#### ACTIVITY:
Under this line sits a listing. Repeat exactly and only its lines from the one holding "purple arrow: moved 5 px left, 22 px up" through the one holding "gray line: moved 7 px left, 3 px up"; skip pictures.

#### PROVIDED MATERIAL:

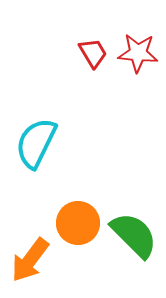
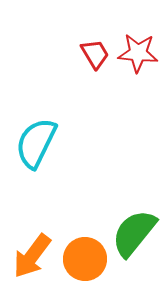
red trapezoid: moved 2 px right, 1 px down
orange circle: moved 7 px right, 36 px down
green semicircle: moved 2 px up; rotated 96 degrees counterclockwise
orange arrow: moved 2 px right, 4 px up
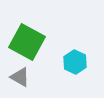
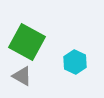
gray triangle: moved 2 px right, 1 px up
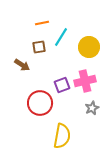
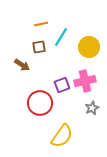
orange line: moved 1 px left, 1 px down
yellow semicircle: rotated 25 degrees clockwise
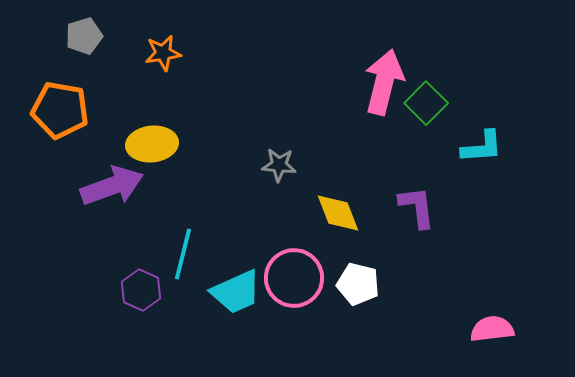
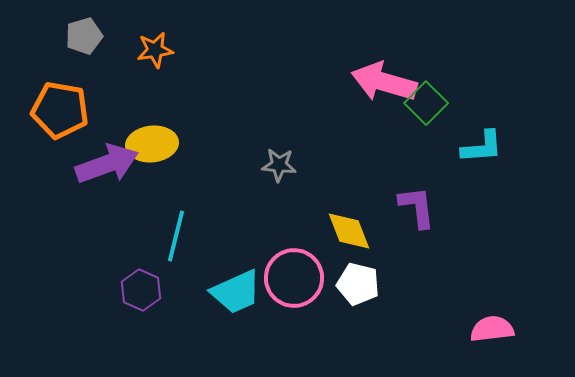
orange star: moved 8 px left, 3 px up
pink arrow: rotated 88 degrees counterclockwise
purple arrow: moved 5 px left, 22 px up
yellow diamond: moved 11 px right, 18 px down
cyan line: moved 7 px left, 18 px up
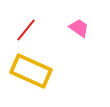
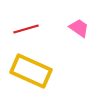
red line: moved 1 px up; rotated 35 degrees clockwise
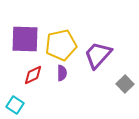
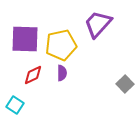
purple trapezoid: moved 31 px up
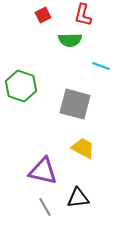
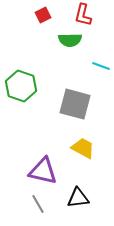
gray line: moved 7 px left, 3 px up
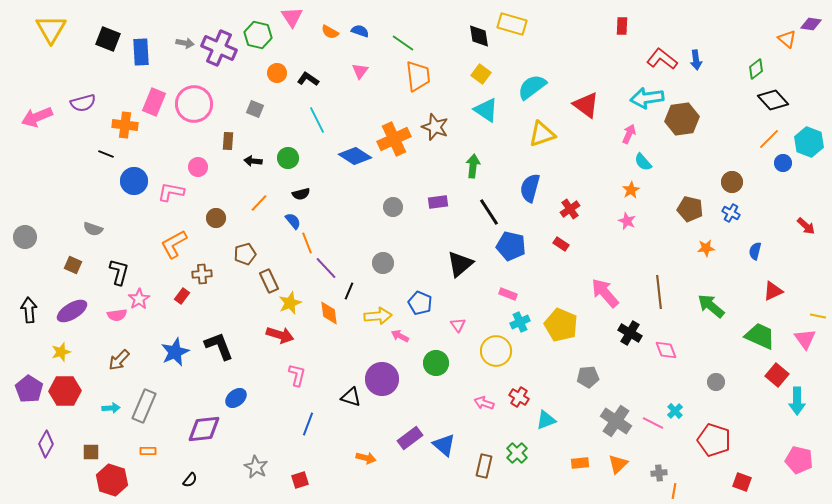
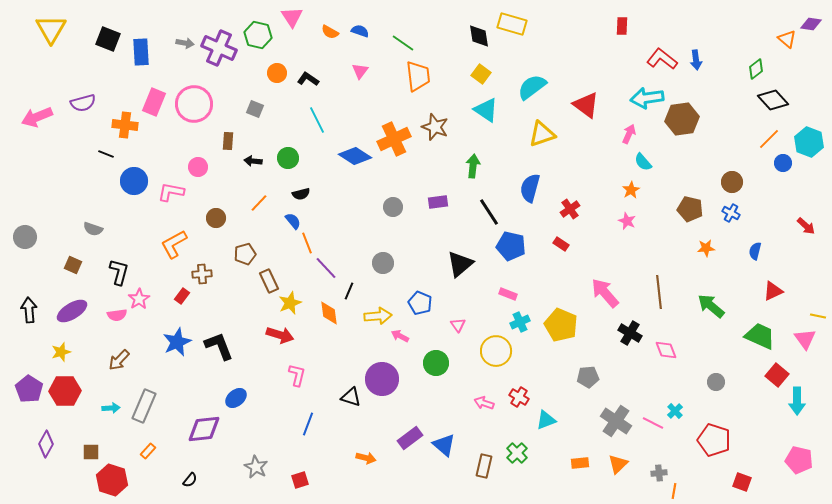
blue star at (175, 352): moved 2 px right, 10 px up
orange rectangle at (148, 451): rotated 49 degrees counterclockwise
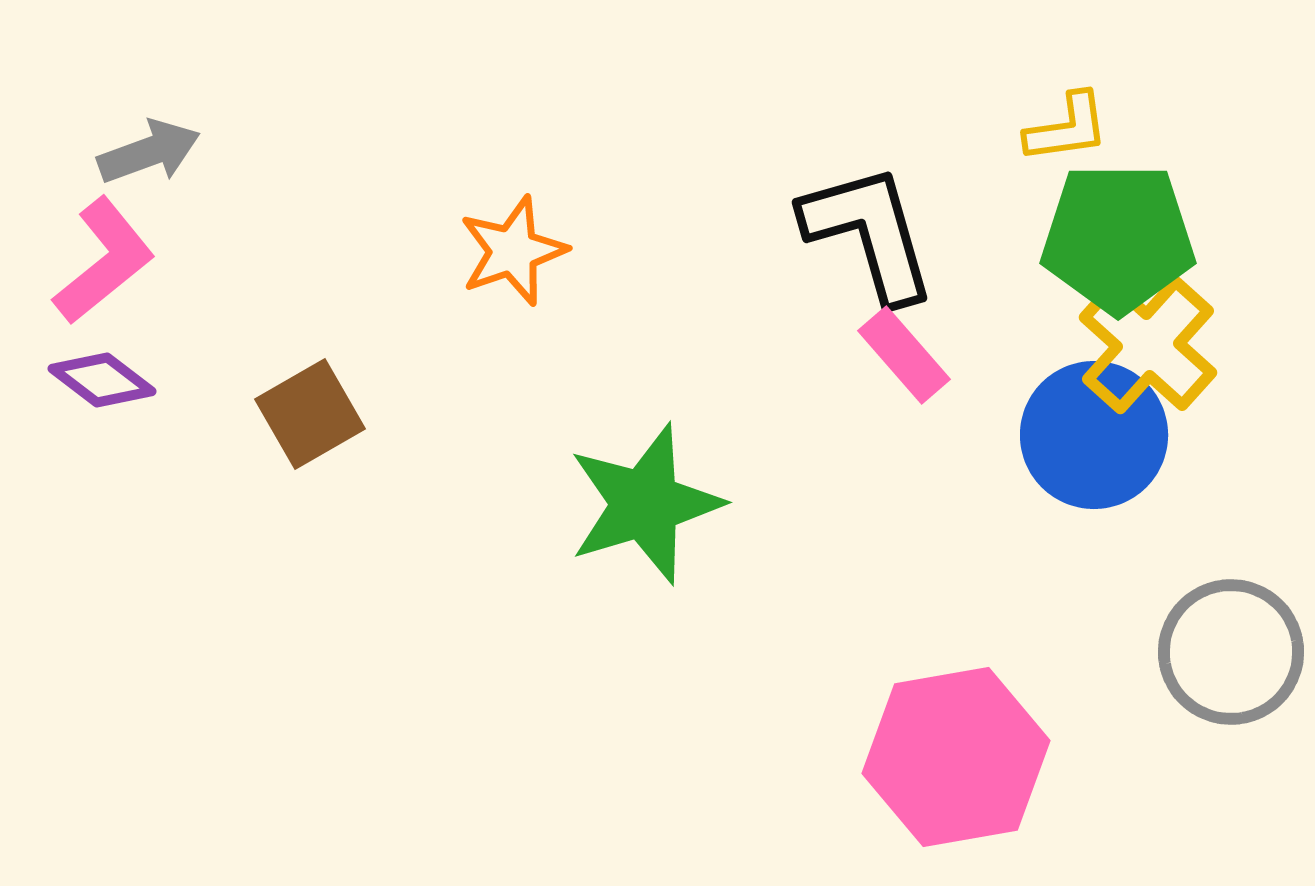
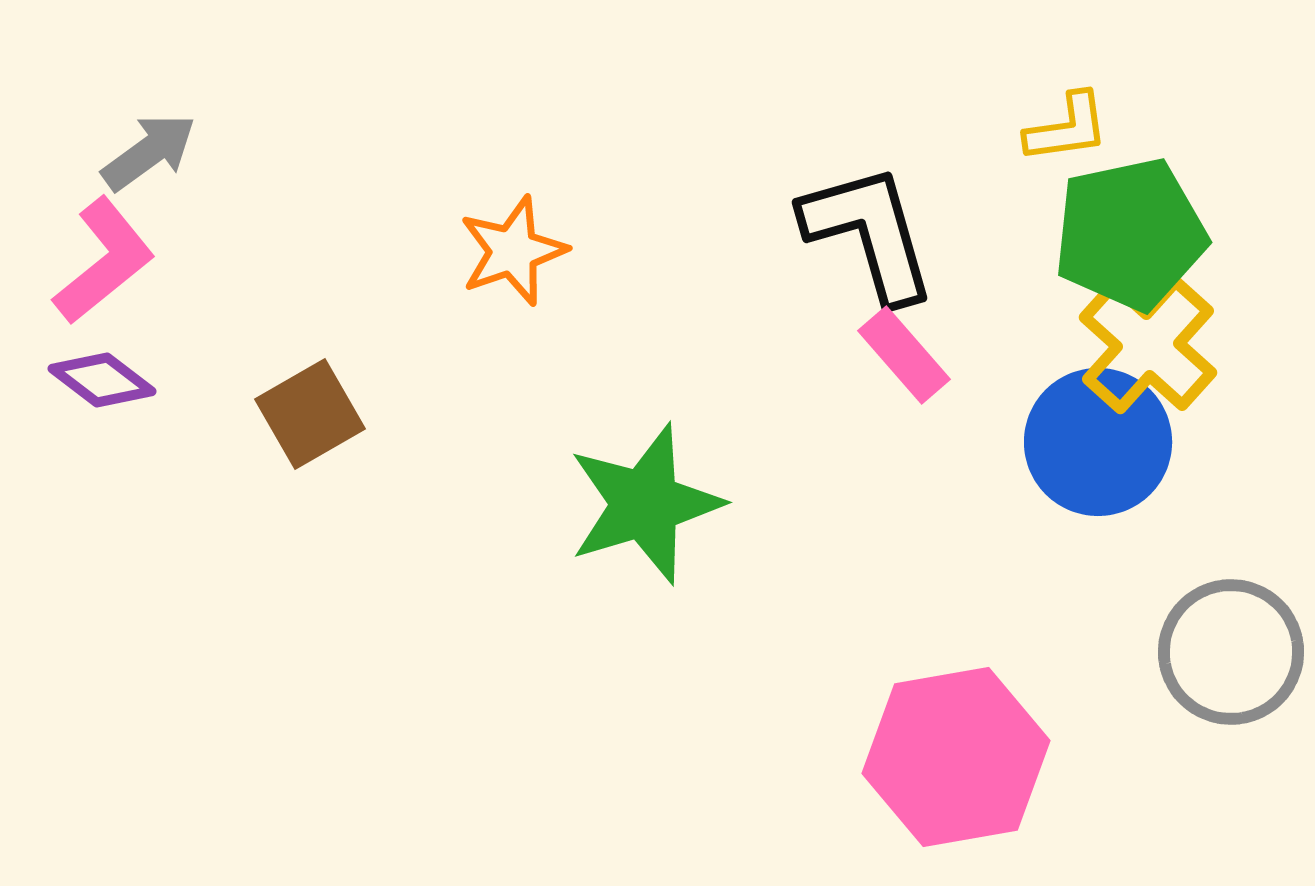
gray arrow: rotated 16 degrees counterclockwise
green pentagon: moved 12 px right, 4 px up; rotated 12 degrees counterclockwise
blue circle: moved 4 px right, 7 px down
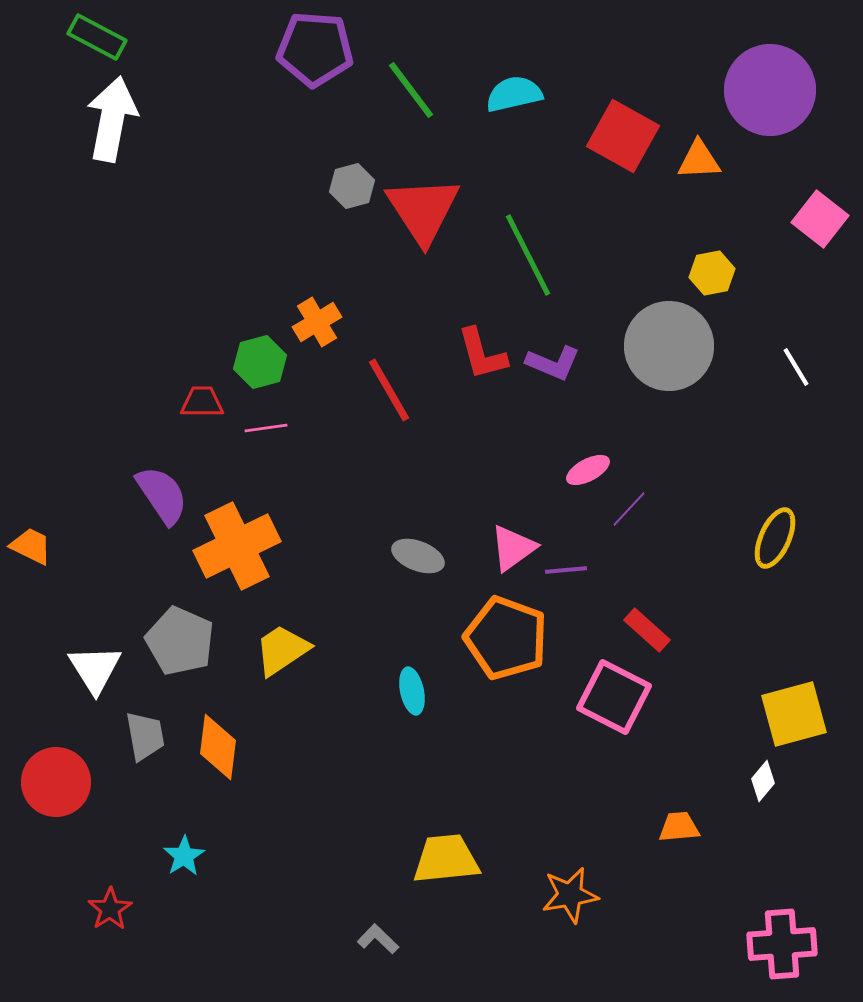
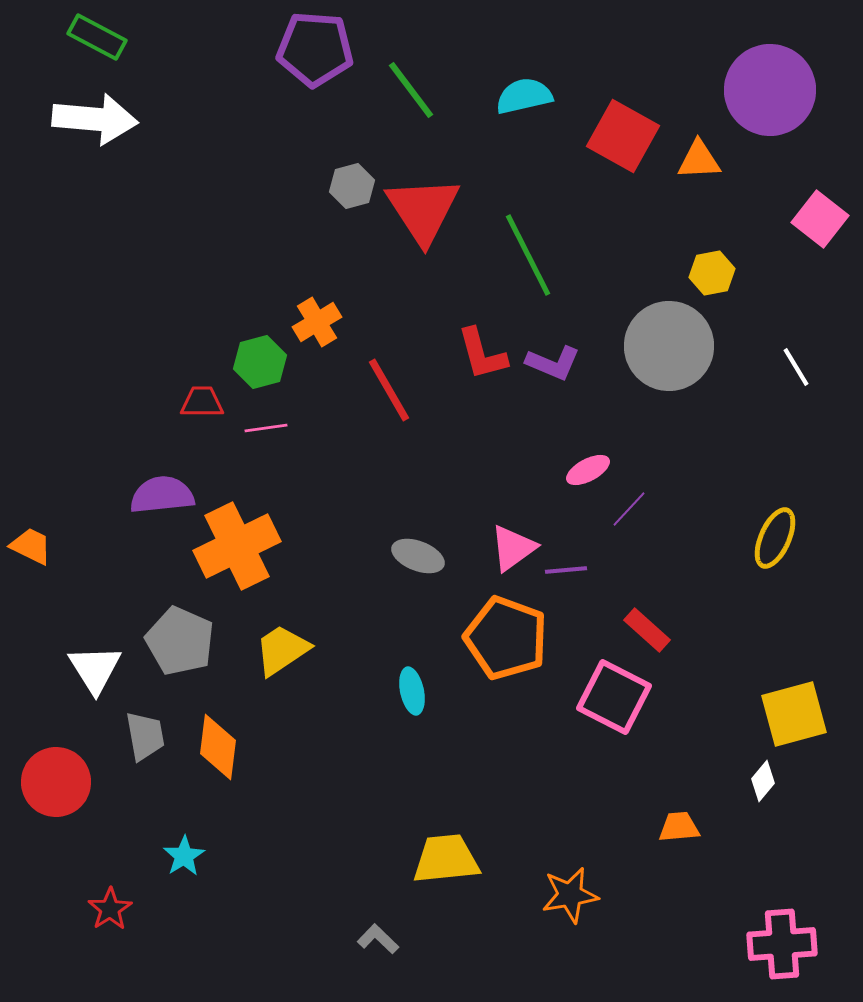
cyan semicircle at (514, 94): moved 10 px right, 2 px down
white arrow at (112, 119): moved 17 px left; rotated 84 degrees clockwise
purple semicircle at (162, 495): rotated 62 degrees counterclockwise
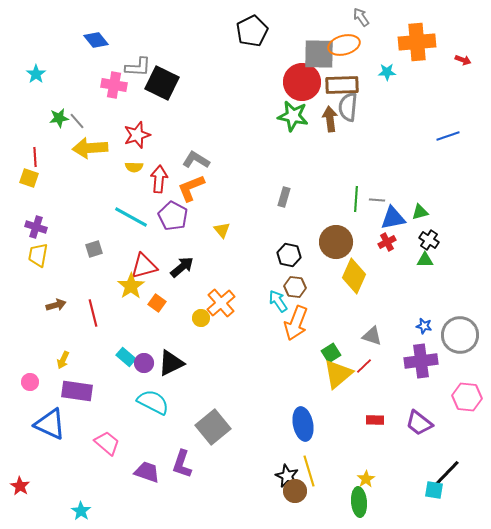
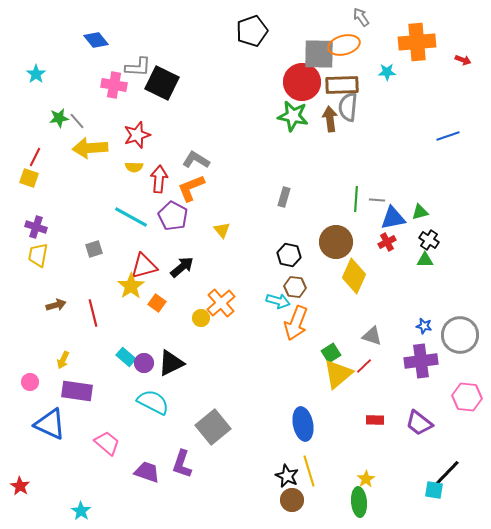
black pentagon at (252, 31): rotated 8 degrees clockwise
red line at (35, 157): rotated 30 degrees clockwise
cyan arrow at (278, 301): rotated 140 degrees clockwise
brown circle at (295, 491): moved 3 px left, 9 px down
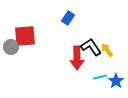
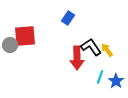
gray circle: moved 1 px left, 2 px up
cyan line: rotated 56 degrees counterclockwise
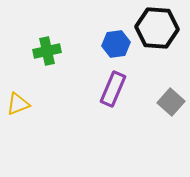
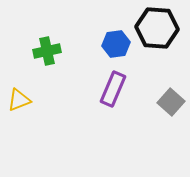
yellow triangle: moved 1 px right, 4 px up
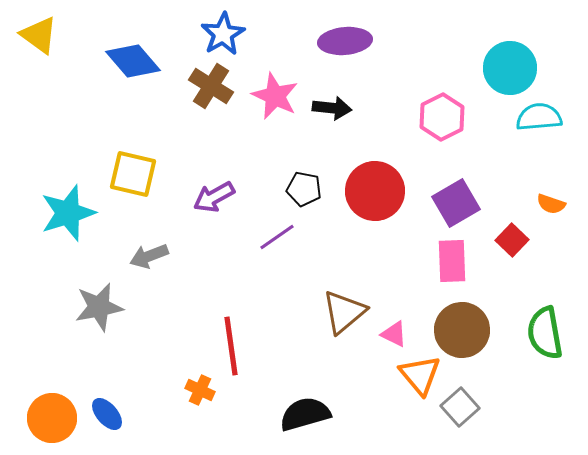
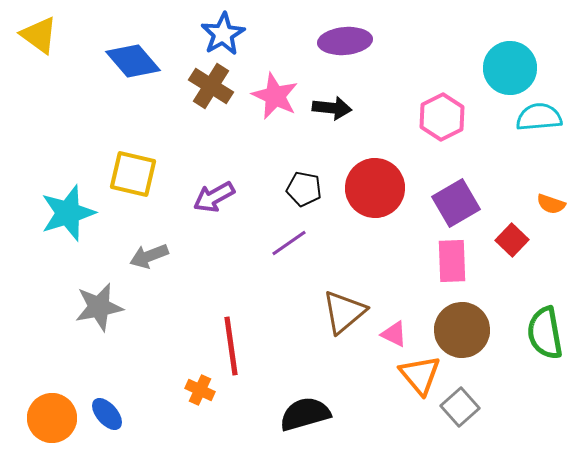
red circle: moved 3 px up
purple line: moved 12 px right, 6 px down
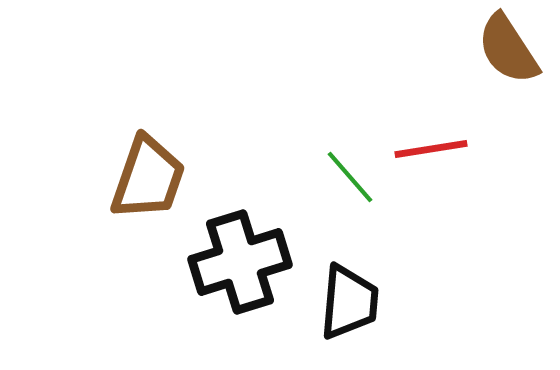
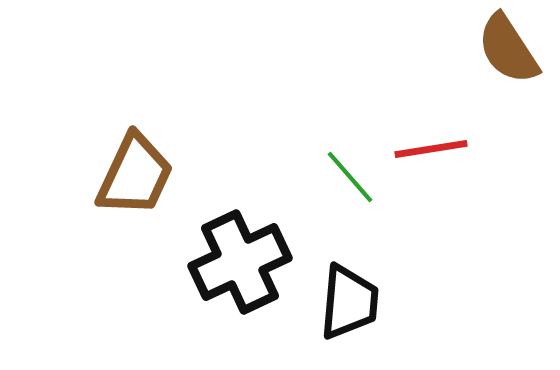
brown trapezoid: moved 13 px left, 3 px up; rotated 6 degrees clockwise
black cross: rotated 8 degrees counterclockwise
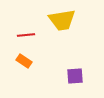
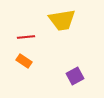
red line: moved 2 px down
purple square: rotated 24 degrees counterclockwise
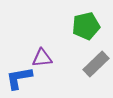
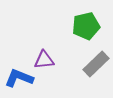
purple triangle: moved 2 px right, 2 px down
blue L-shape: rotated 32 degrees clockwise
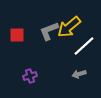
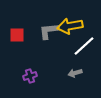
yellow arrow: moved 1 px right, 1 px up; rotated 30 degrees clockwise
gray L-shape: rotated 15 degrees clockwise
gray arrow: moved 4 px left, 1 px up
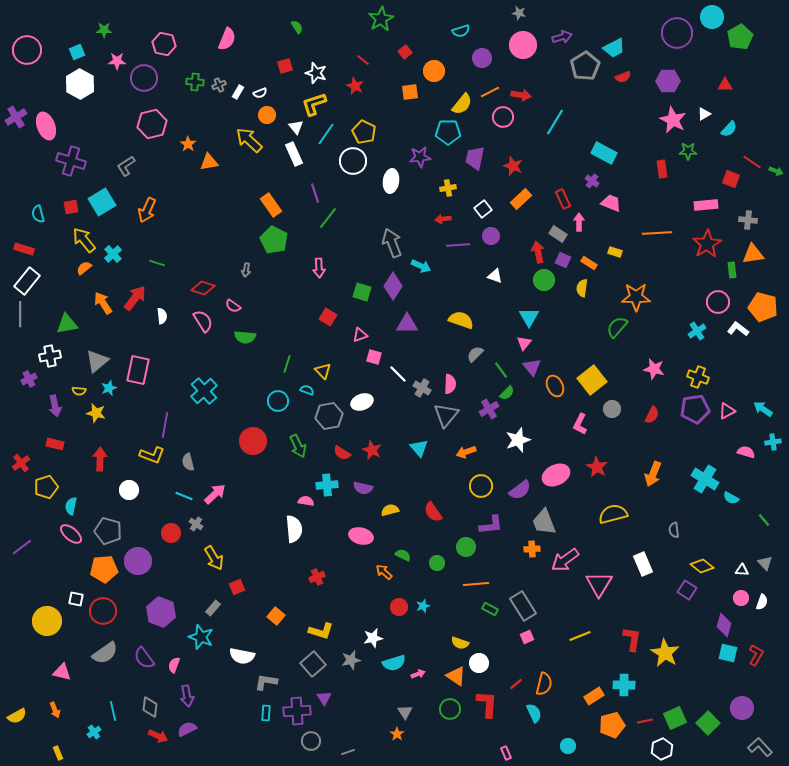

#### RESPONSE AREA:
purple arrow: moved 5 px left, 22 px up
yellow diamond: moved 11 px right, 18 px down
cyan line: moved 7 px left, 18 px up
red line: moved 1 px up; rotated 35 degrees clockwise
purple trapezoid: moved 31 px up
gray line: moved 7 px left, 3 px up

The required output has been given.